§ DIRECTIONS FOR THIS TASK:
Print the listing below again, exactly. Skip the pictures.

§ DATASET CONTENT:

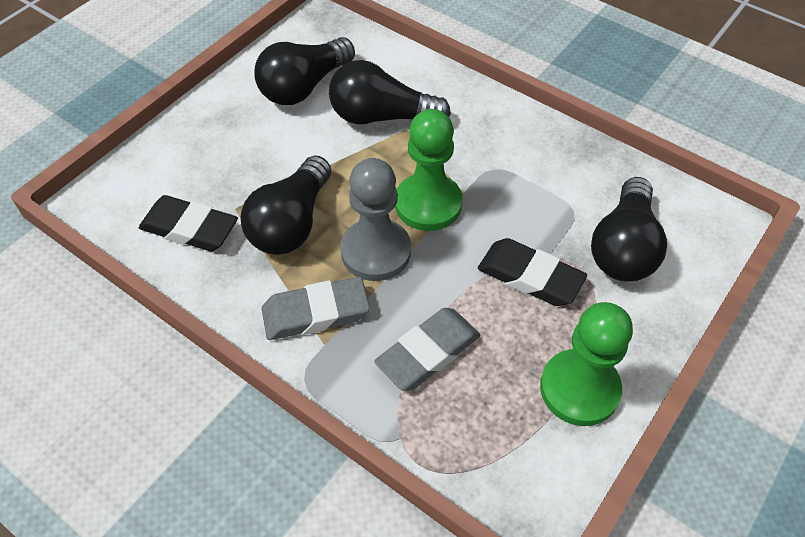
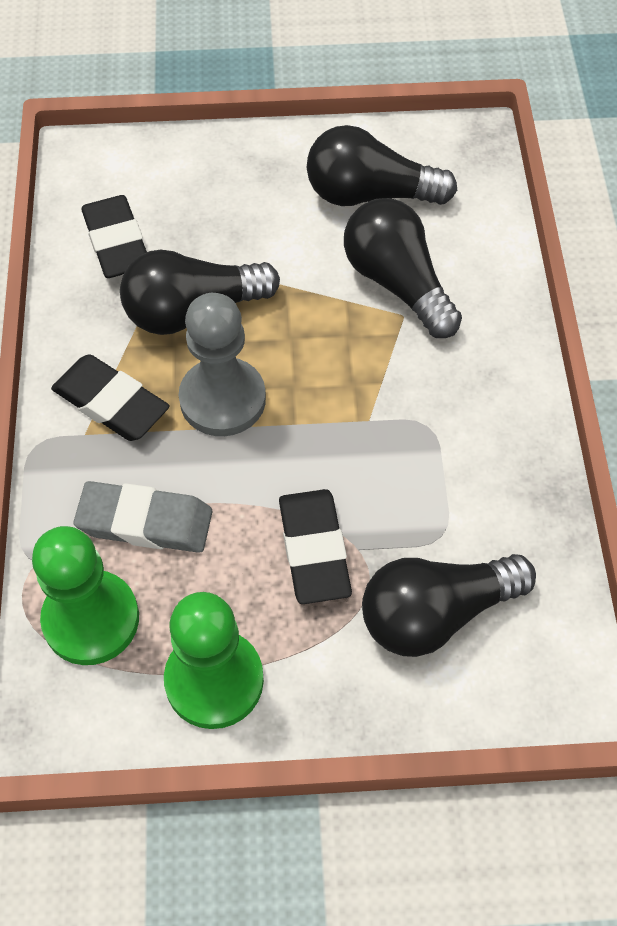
camera: 50 degrees right, 5 degrees up
(316, 313) = (111, 403): grey eraser -> black eraser
(428, 204) = (322, 401): green pawn -> green pawn (91, 619)

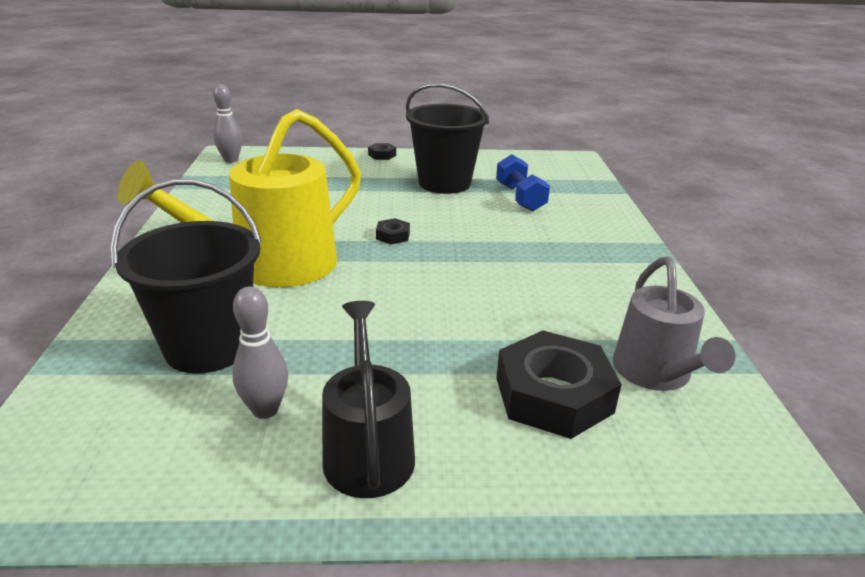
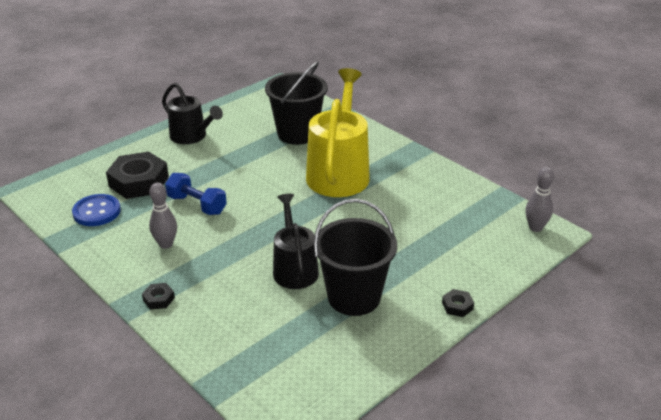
camera: 140 degrees right, 5 degrees up
(265, 410) = (242, 129): grey bowling pin -> grey bowling pin (166, 244)
(393, 236) = (312, 223): black nut -> black nut (159, 299)
(465, 214) = (294, 268): none -> black watering can
(520, 197) = (276, 314): blue dumbbell -> blue dumbbell (197, 205)
(656, 374) = (97, 212): grey watering can -> blue button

§ EXERCISE RESULT:
camera: 50 degrees right, 5 degrees up
(316, 313) = (111, 403): grey eraser -> black eraser
(428, 204) = (322, 401): green pawn -> green pawn (91, 619)

camera: 140 degrees right, 5 degrees up
(265, 410) = (242, 129): grey bowling pin -> grey bowling pin (166, 244)
(393, 236) = (312, 223): black nut -> black nut (159, 299)
(465, 214) = (294, 268): none -> black watering can
(520, 197) = (276, 314): blue dumbbell -> blue dumbbell (197, 205)
(656, 374) = (97, 212): grey watering can -> blue button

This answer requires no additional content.